| Material supplied |

================

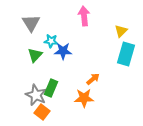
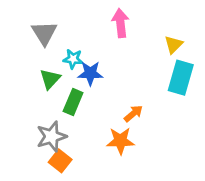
green rectangle: (51, 88) -> (73, 102), moved
gray star: (36, 95) -> (51, 136), turned 30

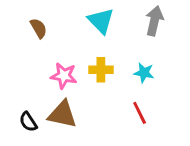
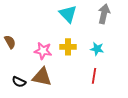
brown semicircle: (39, 28) -> (10, 42), moved
red line: (140, 113) -> (94, 76), turned 35
black semicircle: (28, 122) -> (19, 82), turned -32

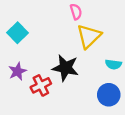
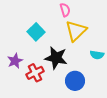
cyan square: (17, 33) -> (36, 32), moved
blue circle: (109, 95) -> (75, 81), moved

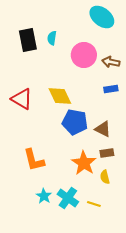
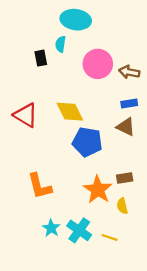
cyan ellipse: (102, 17) -> (76, 20), moved, turned -30
black rectangle: (28, 40) -> (41, 58), moved, size x0.6
brown triangle: (103, 129) -> (126, 127), moved

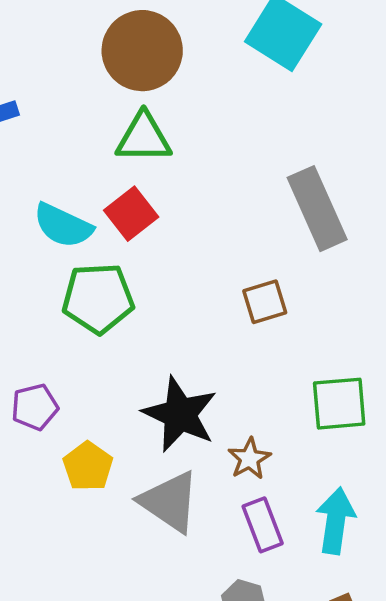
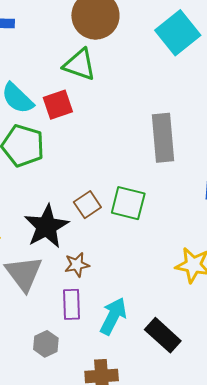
brown square: (265, 302) -> (87, 205), moved, turned -36
green square: (339, 404) -> (128, 203), moved

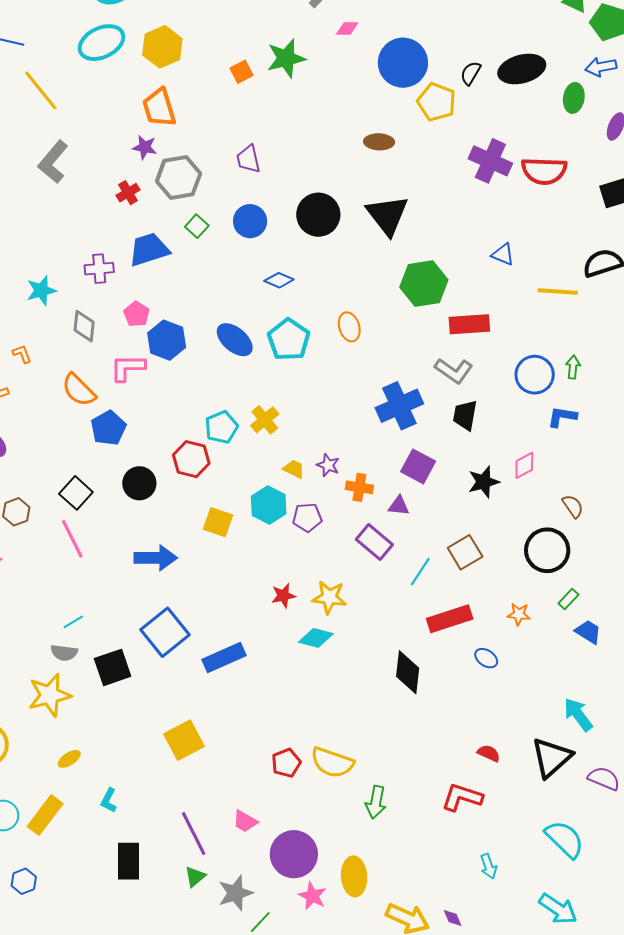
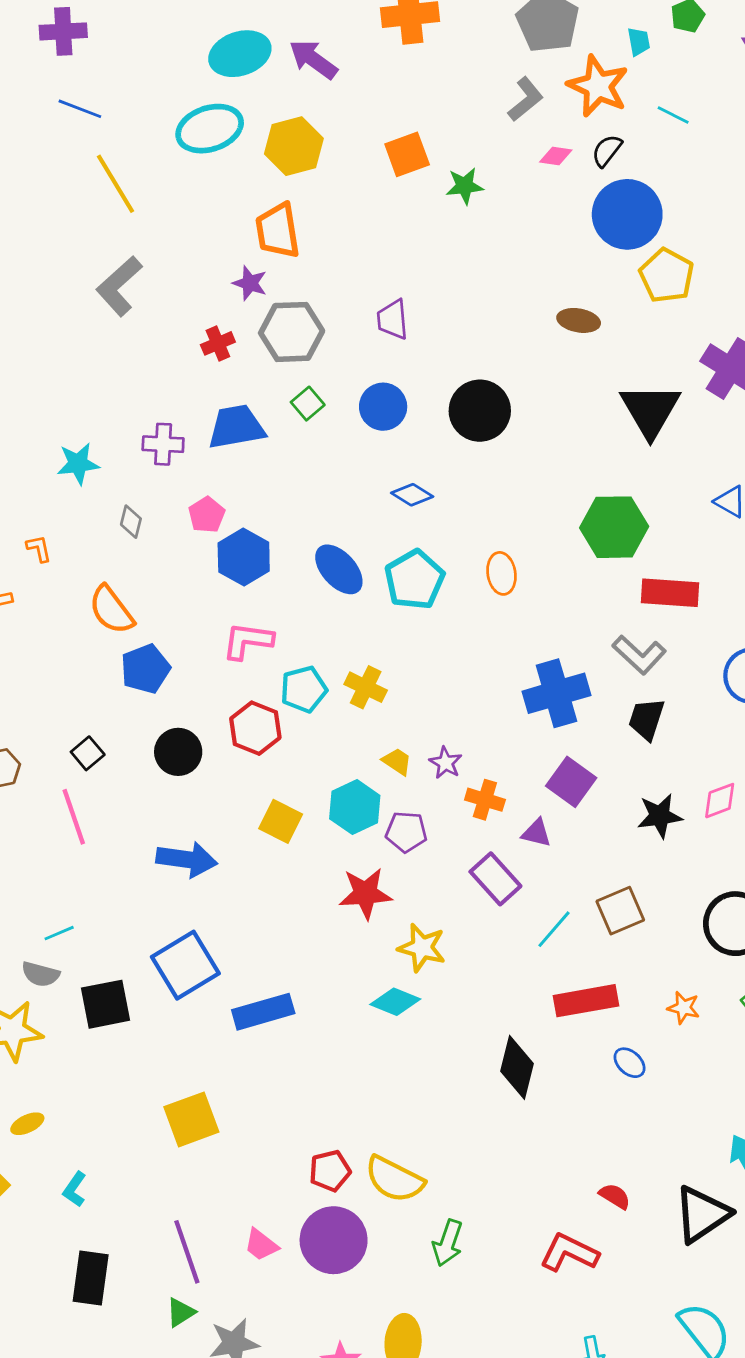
green star: (286, 58) -> (465, 186), size x0.7
orange square: (242, 72) -> (407, 154), moved, size x1.4
black semicircle: (471, 73) -> (607, 151), moved
black triangle: (387, 215) -> (650, 410), moved
gray diamond: (84, 326) -> (131, 522), size x0.7
pink L-shape: (128, 368) -> (248, 641), moved
yellow cross: (265, 420) -> (366, 687), turned -32
black square: (76, 493) -> (88, 753), size x0.7
red star: (283, 596) -> (365, 893), moved, size x1.5
purple circle: (294, 854) -> (334, 1240), moved

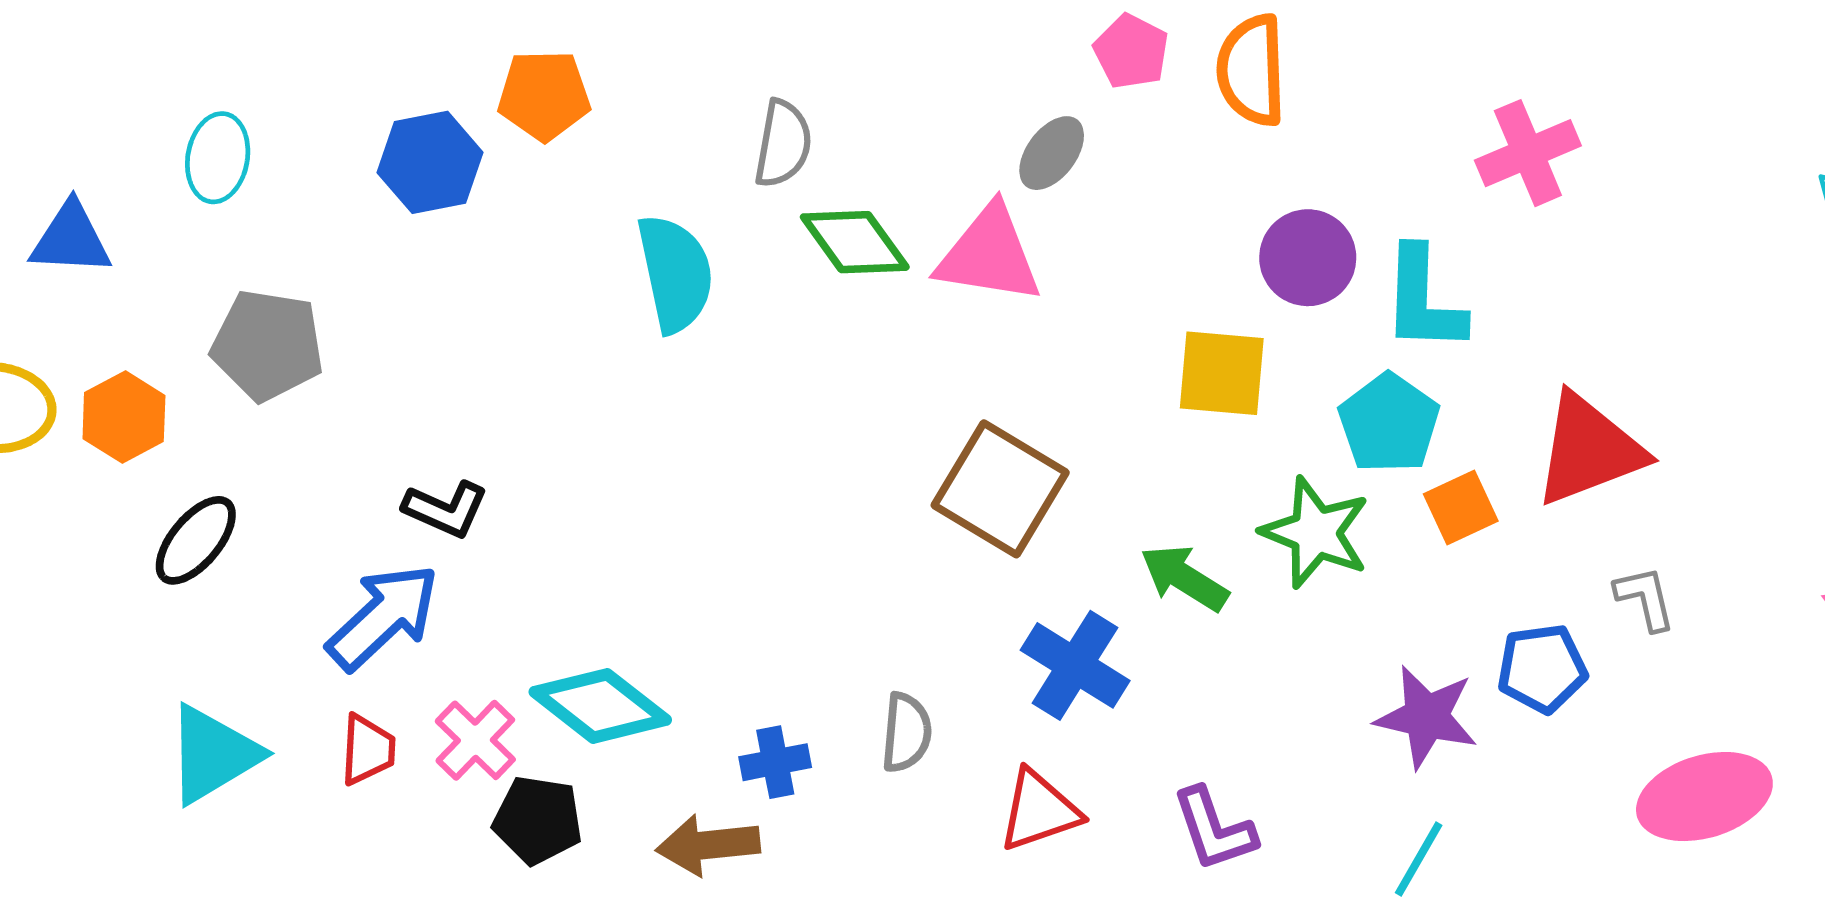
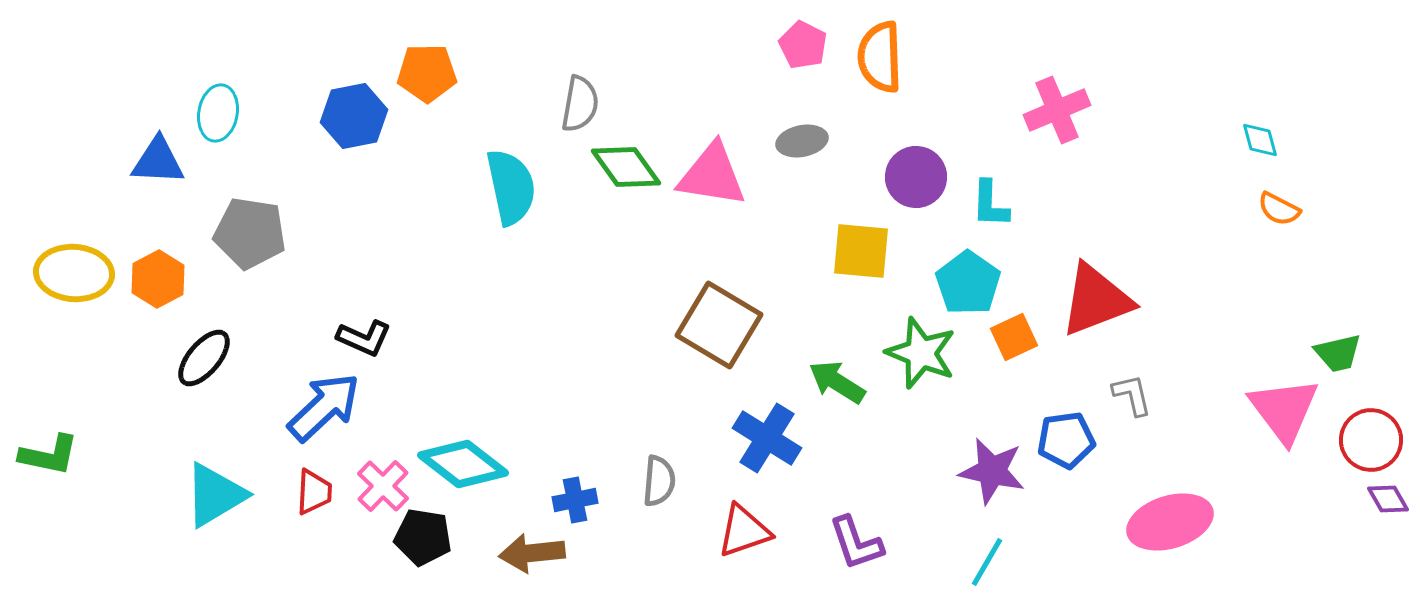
gray ellipse: (1052, 153) -> (802, 141), moved, turned 42
blue triangle: (71, 239) -> (158, 161), moved
cyan L-shape: (1423, 300) -> (990, 204), size x0.7

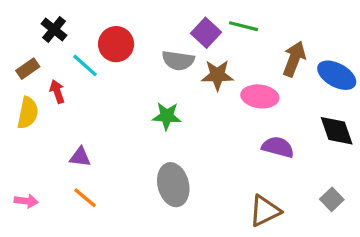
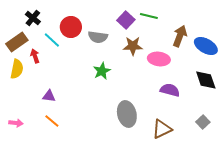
gray semicircle: (178, 60) -> (98, 37), moved
brown rectangle: (28, 69) -> (17, 42), size x1.5
green star: (167, 116) -> (102, 71), turned -30
gray ellipse: (173, 185) -> (127, 114), moved

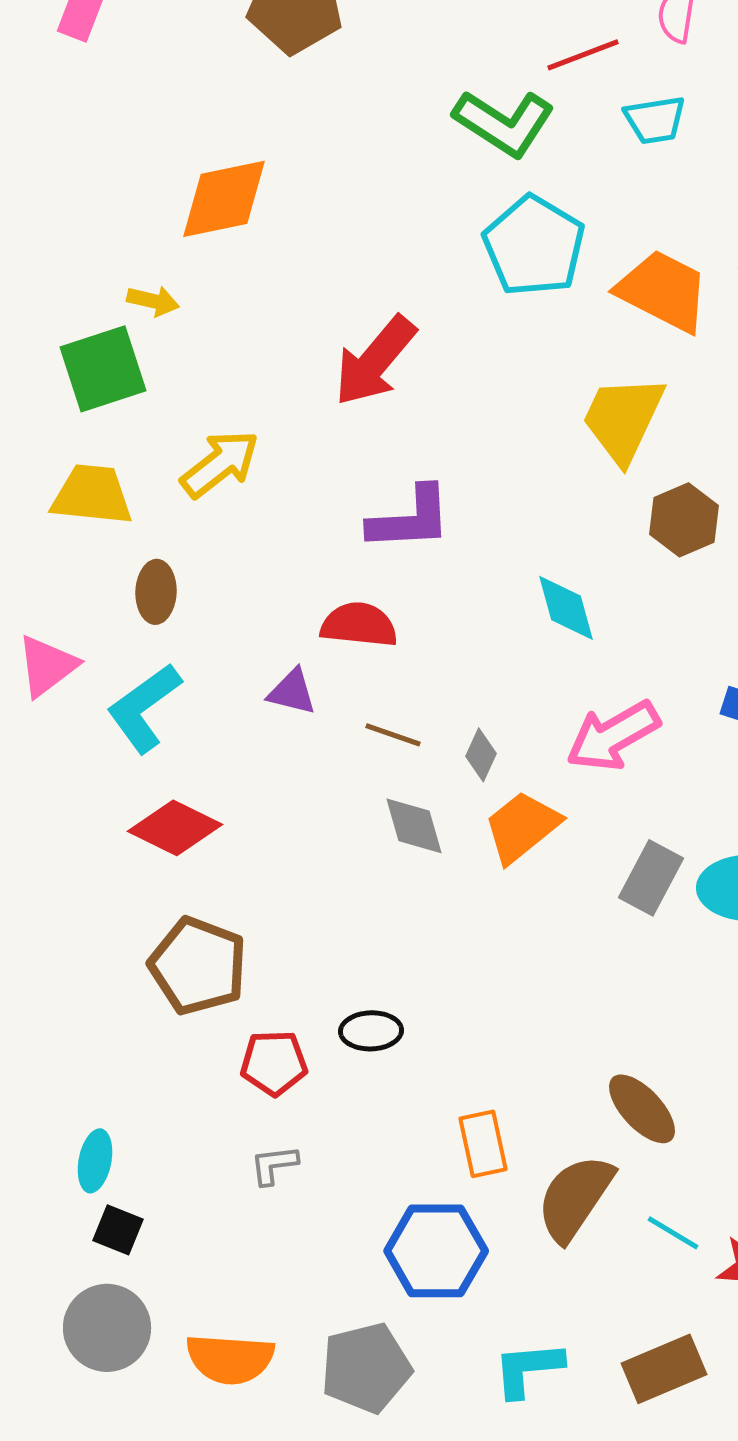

================

| Task to complete |
Each record should be quoted exactly, with the images omitted.

| Reply to the task |
green rectangle: (51, 88) -> (73, 102), moved
gray star: (36, 95) -> (51, 136), turned 30

brown semicircle: (39, 28) -> (10, 42), moved
red line: (140, 113) -> (94, 76), turned 35
black semicircle: (28, 122) -> (19, 82), turned -32

cyan square: (17, 33) -> (36, 32), moved
blue circle: (109, 95) -> (75, 81), moved

cyan ellipse: (102, 17) -> (76, 20), moved, turned -30
black rectangle: (28, 40) -> (41, 58), moved, size x0.6
brown triangle: (103, 129) -> (126, 127), moved

brown square: (265, 302) -> (87, 205), moved, turned -36
green square: (339, 404) -> (128, 203), moved

green star: (286, 58) -> (465, 186), size x0.7
orange square: (242, 72) -> (407, 154), moved, size x1.4
black semicircle: (471, 73) -> (607, 151), moved
black triangle: (387, 215) -> (650, 410), moved
gray diamond: (84, 326) -> (131, 522), size x0.7
pink L-shape: (128, 368) -> (248, 641), moved
yellow cross: (265, 420) -> (366, 687), turned -32
black square: (76, 493) -> (88, 753), size x0.7
red star: (283, 596) -> (365, 893), moved, size x1.5
purple circle: (294, 854) -> (334, 1240), moved

gray ellipse: (1052, 153) -> (802, 141), moved, turned 42
blue triangle: (71, 239) -> (158, 161), moved
cyan L-shape: (1423, 300) -> (990, 204), size x0.7

gray semicircle: (178, 60) -> (98, 37), moved
brown rectangle: (28, 69) -> (17, 42), size x1.5
green star: (167, 116) -> (102, 71), turned -30
gray ellipse: (173, 185) -> (127, 114), moved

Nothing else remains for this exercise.